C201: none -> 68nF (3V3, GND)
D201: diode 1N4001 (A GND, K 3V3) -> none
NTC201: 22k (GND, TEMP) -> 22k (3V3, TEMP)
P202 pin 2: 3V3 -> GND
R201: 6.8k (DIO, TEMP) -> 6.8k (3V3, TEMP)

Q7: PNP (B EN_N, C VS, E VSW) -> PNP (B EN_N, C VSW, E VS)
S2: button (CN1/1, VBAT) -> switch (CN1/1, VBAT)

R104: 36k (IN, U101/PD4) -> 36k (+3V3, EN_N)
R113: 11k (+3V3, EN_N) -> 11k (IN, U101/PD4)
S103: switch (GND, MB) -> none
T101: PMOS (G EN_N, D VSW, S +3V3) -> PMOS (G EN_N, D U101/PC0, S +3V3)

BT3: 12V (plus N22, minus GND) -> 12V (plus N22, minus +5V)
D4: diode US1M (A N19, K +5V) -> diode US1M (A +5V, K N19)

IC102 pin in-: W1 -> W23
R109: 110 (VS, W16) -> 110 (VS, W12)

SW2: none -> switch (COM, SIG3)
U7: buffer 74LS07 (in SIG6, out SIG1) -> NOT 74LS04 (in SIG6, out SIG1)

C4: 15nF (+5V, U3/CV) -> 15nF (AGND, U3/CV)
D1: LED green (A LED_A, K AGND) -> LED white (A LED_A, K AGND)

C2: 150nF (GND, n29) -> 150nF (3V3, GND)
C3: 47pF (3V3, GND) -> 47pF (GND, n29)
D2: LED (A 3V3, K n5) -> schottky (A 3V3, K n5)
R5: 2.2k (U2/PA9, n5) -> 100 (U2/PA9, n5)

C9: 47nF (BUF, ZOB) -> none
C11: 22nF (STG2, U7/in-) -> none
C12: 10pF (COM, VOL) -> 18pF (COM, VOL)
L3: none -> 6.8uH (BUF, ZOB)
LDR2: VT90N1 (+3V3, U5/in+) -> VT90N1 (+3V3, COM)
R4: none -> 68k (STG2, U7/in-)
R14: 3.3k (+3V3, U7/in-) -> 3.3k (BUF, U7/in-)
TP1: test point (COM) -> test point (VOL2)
.....
WHAT YOU ARE ASKED TO DO –
Print exactly, and only, the lines running from the one that contains "D4: diode US1M" to the last line of the records above.

REPLY TO THE TASK –
D4: diode US1M (A N19, K +5V) -> diode US1M (A +5V, K N19)

IC102 pin in-: W1 -> W23
R109: 110 (VS, W16) -> 110 (VS, W12)

SW2: none -> switch (COM, SIG3)
U7: buffer 74LS07 (in SIG6, out SIG1) -> NOT 74LS04 (in SIG6, out SIG1)

C4: 15nF (+5V, U3/CV) -> 15nF (AGND, U3/CV)
D1: LED green (A LED_A, K AGND) -> LED white (A LED_A, K AGND)

C2: 150nF (GND, n29) -> 150nF (3V3, GND)
C3: 47pF (3V3, GND) -> 47pF (GND, n29)
D2: LED (A 3V3, K n5) -> schottky (A 3V3, K n5)
R5: 2.2k (U2/PA9, n5) -> 100 (U2/PA9, n5)

C9: 47nF (BUF, ZOB) -> none
C11: 22nF (STG2, U7/in-) -> none
C12: 10pF (COM, VOL) -> 18pF (COM, VOL)
L3: none -> 6.8uH (BUF, ZOB)
LDR2: VT90N1 (+3V3, U5/in+) -> VT90N1 (+3V3, COM)
R4: none -> 68k (STG2, U7/in-)
R14: 3.3k (+3V3, U7/in-) -> 3.3k (BUF, U7/in-)
TP1: test point (COM) -> test point (VOL2)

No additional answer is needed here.